What the task requires:
Look below for the line containing "camera: 175 degrees left, 0 degrees up"; from there through the line containing "stockpot/black (no. 2 from left) top", both lines included, please set down each line exactly and nothing else.

Listed records:
-=-=-=-=-
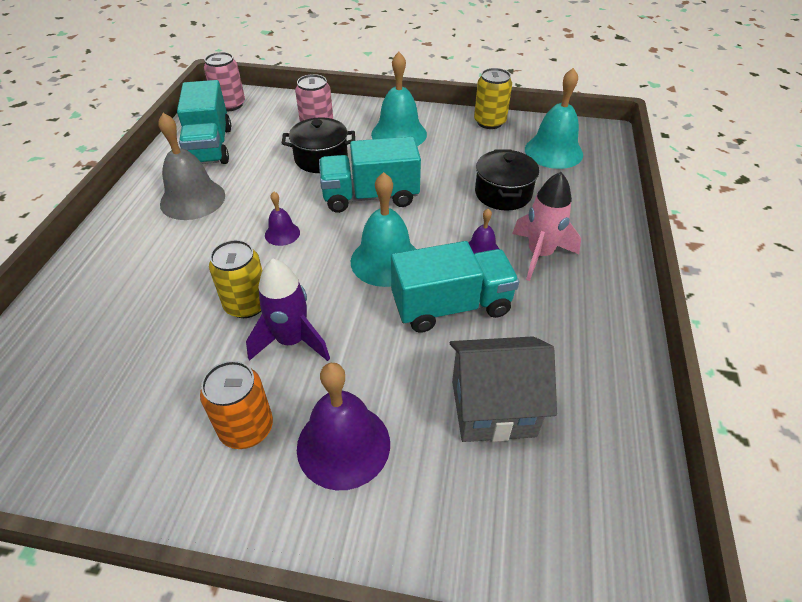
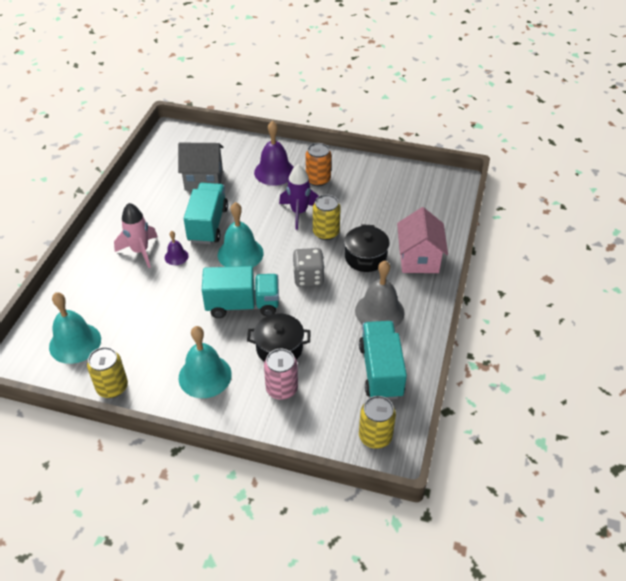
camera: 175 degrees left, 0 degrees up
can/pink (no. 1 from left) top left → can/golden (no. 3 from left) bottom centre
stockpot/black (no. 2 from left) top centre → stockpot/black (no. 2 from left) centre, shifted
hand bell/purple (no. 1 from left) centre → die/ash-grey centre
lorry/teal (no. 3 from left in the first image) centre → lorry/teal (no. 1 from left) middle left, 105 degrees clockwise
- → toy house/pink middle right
-=-=-=-=-
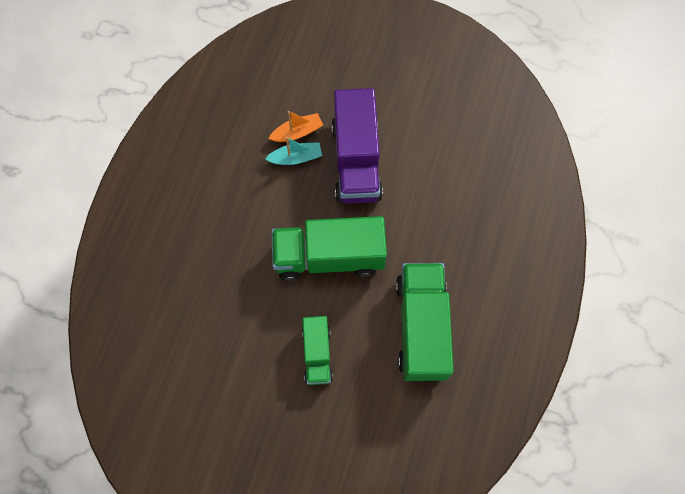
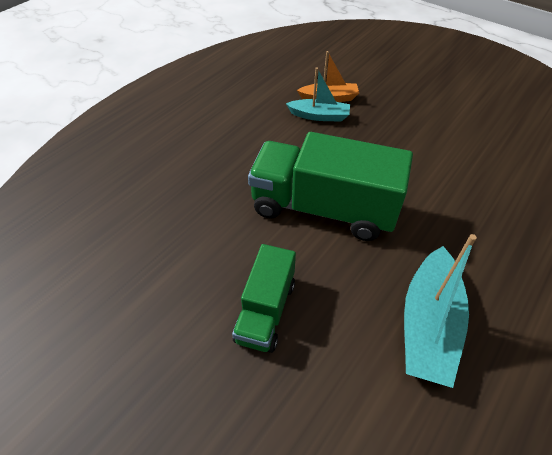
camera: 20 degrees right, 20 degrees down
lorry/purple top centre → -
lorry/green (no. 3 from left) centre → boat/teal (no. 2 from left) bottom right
-=-=-=-=-
Task result:
camera: 175 degrees left, 0 degrees up
can/pink (no. 1 from left) top left → can/golden (no. 3 from left) bottom centre
stockpot/black (no. 2 from left) top centre → stockpot/black (no. 2 from left) centre, shifted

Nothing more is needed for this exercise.